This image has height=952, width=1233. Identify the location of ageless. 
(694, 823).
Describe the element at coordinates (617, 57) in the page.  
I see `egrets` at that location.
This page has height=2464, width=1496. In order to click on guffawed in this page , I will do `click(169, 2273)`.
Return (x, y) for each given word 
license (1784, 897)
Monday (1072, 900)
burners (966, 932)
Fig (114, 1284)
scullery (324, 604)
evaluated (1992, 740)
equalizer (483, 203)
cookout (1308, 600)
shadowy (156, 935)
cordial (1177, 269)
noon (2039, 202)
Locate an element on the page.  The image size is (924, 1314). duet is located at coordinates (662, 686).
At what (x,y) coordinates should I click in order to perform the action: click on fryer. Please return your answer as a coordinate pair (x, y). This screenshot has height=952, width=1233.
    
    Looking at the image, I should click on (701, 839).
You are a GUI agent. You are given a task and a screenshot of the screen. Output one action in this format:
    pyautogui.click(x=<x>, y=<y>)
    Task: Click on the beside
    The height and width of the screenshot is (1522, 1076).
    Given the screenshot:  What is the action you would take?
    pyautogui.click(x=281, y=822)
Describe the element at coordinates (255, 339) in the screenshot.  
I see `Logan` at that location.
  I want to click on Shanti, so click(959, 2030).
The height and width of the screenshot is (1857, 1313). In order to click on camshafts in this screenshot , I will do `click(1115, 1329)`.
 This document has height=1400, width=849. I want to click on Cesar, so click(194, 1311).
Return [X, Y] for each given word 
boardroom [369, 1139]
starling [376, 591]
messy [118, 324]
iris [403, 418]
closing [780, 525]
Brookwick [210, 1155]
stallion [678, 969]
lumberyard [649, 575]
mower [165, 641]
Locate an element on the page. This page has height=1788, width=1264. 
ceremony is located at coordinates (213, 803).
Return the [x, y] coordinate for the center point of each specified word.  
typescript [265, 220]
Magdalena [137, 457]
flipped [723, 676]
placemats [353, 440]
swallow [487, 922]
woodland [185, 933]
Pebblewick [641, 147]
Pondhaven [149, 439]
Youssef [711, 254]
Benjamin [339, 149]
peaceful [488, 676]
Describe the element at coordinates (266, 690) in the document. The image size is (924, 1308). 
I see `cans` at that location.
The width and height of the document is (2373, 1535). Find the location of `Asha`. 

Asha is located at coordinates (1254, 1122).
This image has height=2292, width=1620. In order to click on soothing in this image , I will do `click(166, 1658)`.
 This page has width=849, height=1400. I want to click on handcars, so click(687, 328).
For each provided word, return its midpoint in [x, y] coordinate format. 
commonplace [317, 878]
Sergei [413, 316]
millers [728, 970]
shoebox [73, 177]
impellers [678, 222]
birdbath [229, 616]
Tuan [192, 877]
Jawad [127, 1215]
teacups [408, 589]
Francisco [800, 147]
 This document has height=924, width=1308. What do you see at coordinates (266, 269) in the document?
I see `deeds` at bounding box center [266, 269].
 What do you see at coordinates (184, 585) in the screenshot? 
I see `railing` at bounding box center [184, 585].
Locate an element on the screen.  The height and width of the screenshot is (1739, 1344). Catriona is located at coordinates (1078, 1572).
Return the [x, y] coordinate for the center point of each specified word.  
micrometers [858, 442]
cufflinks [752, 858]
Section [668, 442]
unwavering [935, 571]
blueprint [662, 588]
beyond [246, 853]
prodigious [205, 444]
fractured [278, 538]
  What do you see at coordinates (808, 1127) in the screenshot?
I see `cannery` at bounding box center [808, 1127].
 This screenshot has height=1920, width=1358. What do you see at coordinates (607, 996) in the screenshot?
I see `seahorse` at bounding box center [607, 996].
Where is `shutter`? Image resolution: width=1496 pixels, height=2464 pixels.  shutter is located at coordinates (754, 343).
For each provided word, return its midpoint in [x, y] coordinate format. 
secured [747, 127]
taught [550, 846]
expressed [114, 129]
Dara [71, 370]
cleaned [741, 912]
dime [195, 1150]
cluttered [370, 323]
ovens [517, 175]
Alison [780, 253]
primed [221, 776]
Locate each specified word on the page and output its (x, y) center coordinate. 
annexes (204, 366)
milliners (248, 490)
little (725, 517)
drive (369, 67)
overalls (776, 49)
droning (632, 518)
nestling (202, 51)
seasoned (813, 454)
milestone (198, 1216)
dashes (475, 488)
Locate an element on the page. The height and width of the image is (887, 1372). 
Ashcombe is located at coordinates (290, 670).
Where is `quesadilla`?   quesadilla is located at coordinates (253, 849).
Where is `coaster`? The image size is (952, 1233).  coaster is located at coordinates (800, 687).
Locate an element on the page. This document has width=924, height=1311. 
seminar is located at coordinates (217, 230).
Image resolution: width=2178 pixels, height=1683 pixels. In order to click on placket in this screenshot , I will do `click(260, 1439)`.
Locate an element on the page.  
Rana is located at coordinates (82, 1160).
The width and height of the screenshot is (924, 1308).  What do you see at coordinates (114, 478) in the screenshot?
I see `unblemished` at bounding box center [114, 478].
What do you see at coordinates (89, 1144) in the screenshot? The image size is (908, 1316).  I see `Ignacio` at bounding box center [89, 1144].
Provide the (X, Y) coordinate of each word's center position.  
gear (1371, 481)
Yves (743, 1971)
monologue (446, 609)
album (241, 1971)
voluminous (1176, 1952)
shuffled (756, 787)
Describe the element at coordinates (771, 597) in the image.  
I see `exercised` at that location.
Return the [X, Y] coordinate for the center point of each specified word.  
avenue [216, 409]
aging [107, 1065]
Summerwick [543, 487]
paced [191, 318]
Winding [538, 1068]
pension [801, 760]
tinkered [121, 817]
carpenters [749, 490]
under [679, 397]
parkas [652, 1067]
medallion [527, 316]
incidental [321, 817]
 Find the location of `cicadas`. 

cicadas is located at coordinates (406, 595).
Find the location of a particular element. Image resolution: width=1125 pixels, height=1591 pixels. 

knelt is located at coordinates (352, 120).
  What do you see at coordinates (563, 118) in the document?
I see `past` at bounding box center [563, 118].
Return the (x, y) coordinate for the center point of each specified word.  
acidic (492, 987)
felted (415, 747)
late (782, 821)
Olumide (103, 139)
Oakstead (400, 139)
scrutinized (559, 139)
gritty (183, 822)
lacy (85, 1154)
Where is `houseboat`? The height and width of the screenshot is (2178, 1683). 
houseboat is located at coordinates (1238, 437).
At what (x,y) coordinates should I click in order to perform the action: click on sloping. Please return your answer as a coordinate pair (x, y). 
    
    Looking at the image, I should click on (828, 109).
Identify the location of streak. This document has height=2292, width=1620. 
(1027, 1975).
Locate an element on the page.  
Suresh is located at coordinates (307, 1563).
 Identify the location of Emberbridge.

:: Exercise ::
Copy the listing above verbatim, reproducing every line from beginning to end.

:: Written answer ::
This image has height=952, width=1233. Identify the location of ageless. 
(694, 823).
Describe the element at coordinates (617, 57) in the page.  
I see `egrets` at that location.
This page has height=2464, width=1496. In order to click on guffawed in this page , I will do `click(169, 2273)`.
Return (x, y) for each given word 
license (1784, 897)
Monday (1072, 900)
burners (966, 932)
Fig (114, 1284)
scullery (324, 604)
evaluated (1992, 740)
equalizer (483, 203)
cookout (1308, 600)
shadowy (156, 935)
cordial (1177, 269)
noon (2039, 202)
Locate an element on the page.  The image size is (924, 1314). duet is located at coordinates (662, 686).
At what (x,y) coordinates should I click in order to perform the action: click on fryer. Please return your answer as a coordinate pair (x, y). This screenshot has height=952, width=1233.
    
    Looking at the image, I should click on (701, 839).
You are a GUI agent. You are given a task and a screenshot of the screen. Output one action in this format:
    pyautogui.click(x=<x>, y=<y>)
    Task: Click on the beside
    The height and width of the screenshot is (1522, 1076).
    Given the screenshot:  What is the action you would take?
    pyautogui.click(x=281, y=822)
Describe the element at coordinates (255, 339) in the screenshot.  
I see `Logan` at that location.
  I want to click on Shanti, so click(959, 2030).
The height and width of the screenshot is (1857, 1313). In order to click on camshafts in this screenshot , I will do `click(1115, 1329)`.
 This document has height=1400, width=849. I want to click on Cesar, so click(194, 1311).
Return [X, Y] for each given word 
boardroom [369, 1139]
starling [376, 591]
messy [118, 324]
iris [403, 418]
closing [780, 525]
Brookwick [210, 1155]
stallion [678, 969]
lumberyard [649, 575]
mower [165, 641]
Locate an element on the page. This page has height=1788, width=1264. 
ceremony is located at coordinates (213, 803).
Return the [x, y] coordinate for the center point of each specified word.  
typescript [265, 220]
Magdalena [137, 457]
flipped [723, 676]
placemats [353, 440]
swallow [487, 922]
woodland [185, 933]
Pebblewick [641, 147]
Pondhaven [149, 439]
Youssef [711, 254]
Benjamin [339, 149]
peaceful [488, 676]
Describe the element at coordinates (266, 690) in the document. The image size is (924, 1308). 
I see `cans` at that location.
The width and height of the document is (2373, 1535). Find the location of `Asha`. 

Asha is located at coordinates (1254, 1122).
This image has height=2292, width=1620. In order to click on soothing in this image , I will do `click(166, 1658)`.
 This page has width=849, height=1400. I want to click on handcars, so click(687, 328).
For each provided word, return its midpoint in [x, y] coordinate format. 
commonplace [317, 878]
Sergei [413, 316]
millers [728, 970]
shoebox [73, 177]
impellers [678, 222]
birdbath [229, 616]
Tuan [192, 877]
Jawad [127, 1215]
teacups [408, 589]
Francisco [800, 147]
 This document has height=924, width=1308. What do you see at coordinates (266, 269) in the document?
I see `deeds` at bounding box center [266, 269].
 What do you see at coordinates (184, 585) in the screenshot? 
I see `railing` at bounding box center [184, 585].
Locate an element on the screen.  The height and width of the screenshot is (1739, 1344). Catriona is located at coordinates (1078, 1572).
Return the [x, y] coordinate for the center point of each specified word.  
micrometers [858, 442]
cufflinks [752, 858]
Section [668, 442]
unwavering [935, 571]
blueprint [662, 588]
beyond [246, 853]
prodigious [205, 444]
fractured [278, 538]
  What do you see at coordinates (808, 1127) in the screenshot?
I see `cannery` at bounding box center [808, 1127].
 This screenshot has height=1920, width=1358. What do you see at coordinates (607, 996) in the screenshot?
I see `seahorse` at bounding box center [607, 996].
Where is `shutter`? Image resolution: width=1496 pixels, height=2464 pixels.  shutter is located at coordinates (754, 343).
For each provided word, return its midpoint in [x, y] coordinate format. 
secured [747, 127]
taught [550, 846]
expressed [114, 129]
Dara [71, 370]
cleaned [741, 912]
dime [195, 1150]
cluttered [370, 323]
ovens [517, 175]
Alison [780, 253]
primed [221, 776]
Locate each specified word on the page and output its (x, y) center coordinate. 
annexes (204, 366)
milliners (248, 490)
little (725, 517)
drive (369, 67)
overalls (776, 49)
droning (632, 518)
nestling (202, 51)
seasoned (813, 454)
milestone (198, 1216)
dashes (475, 488)
Locate an element on the page. The height and width of the image is (887, 1372). 
Ashcombe is located at coordinates (290, 670).
Where is `quesadilla`?   quesadilla is located at coordinates (253, 849).
Where is `coaster`? The image size is (952, 1233).  coaster is located at coordinates (800, 687).
Locate an element on the page. This document has width=924, height=1311. 
seminar is located at coordinates (217, 230).
Image resolution: width=2178 pixels, height=1683 pixels. In order to click on placket in this screenshot , I will do `click(260, 1439)`.
Locate an element on the page.  
Rana is located at coordinates (82, 1160).
The width and height of the screenshot is (924, 1308).  What do you see at coordinates (114, 478) in the screenshot?
I see `unblemished` at bounding box center [114, 478].
What do you see at coordinates (89, 1144) in the screenshot? The image size is (908, 1316).  I see `Ignacio` at bounding box center [89, 1144].
Provide the (X, Y) coordinate of each word's center position.  
gear (1371, 481)
Yves (743, 1971)
monologue (446, 609)
album (241, 1971)
voluminous (1176, 1952)
shuffled (756, 787)
Describe the element at coordinates (771, 597) in the image.  
I see `exercised` at that location.
Return the [X, Y] coordinate for the center point of each specified word.  
avenue [216, 409]
aging [107, 1065]
Summerwick [543, 487]
paced [191, 318]
Winding [538, 1068]
pension [801, 760]
tinkered [121, 817]
carpenters [749, 490]
under [679, 397]
parkas [652, 1067]
medallion [527, 316]
incidental [321, 817]
 Find the location of `cicadas`. 

cicadas is located at coordinates (406, 595).
Find the location of a particular element. Image resolution: width=1125 pixels, height=1591 pixels. 

knelt is located at coordinates (352, 120).
  What do you see at coordinates (563, 118) in the document?
I see `past` at bounding box center [563, 118].
Return the (x, y) coordinate for the center point of each specified word.  
acidic (492, 987)
felted (415, 747)
late (782, 821)
Olumide (103, 139)
Oakstead (400, 139)
scrutinized (559, 139)
gritty (183, 822)
lacy (85, 1154)
Where is `houseboat`? The height and width of the screenshot is (2178, 1683). 
houseboat is located at coordinates (1238, 437).
At what (x,y) coordinates should I click in order to perform the action: click on sloping. Please return your answer as a coordinate pair (x, y). 
    
    Looking at the image, I should click on (828, 109).
Identify the location of streak. This document has height=2292, width=1620. 
(1027, 1975).
Locate an element on the page.  
Suresh is located at coordinates (307, 1563).
 Identify the location of Emberbridge.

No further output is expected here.